▸ Exercise goal
Print out the data below in full and exactly, skipping the pictures.

☆ ☆ ☆

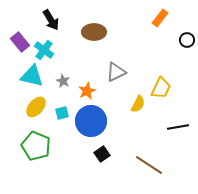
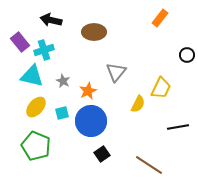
black arrow: rotated 135 degrees clockwise
black circle: moved 15 px down
cyan cross: rotated 36 degrees clockwise
gray triangle: rotated 25 degrees counterclockwise
orange star: moved 1 px right
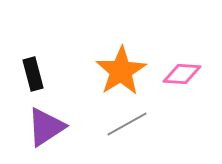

☆ ☆ ☆

▸ Solution
black arrow: rotated 135 degrees clockwise
black circle: moved 15 px down
cyan cross: rotated 36 degrees clockwise
gray triangle: rotated 25 degrees counterclockwise
orange star: moved 1 px right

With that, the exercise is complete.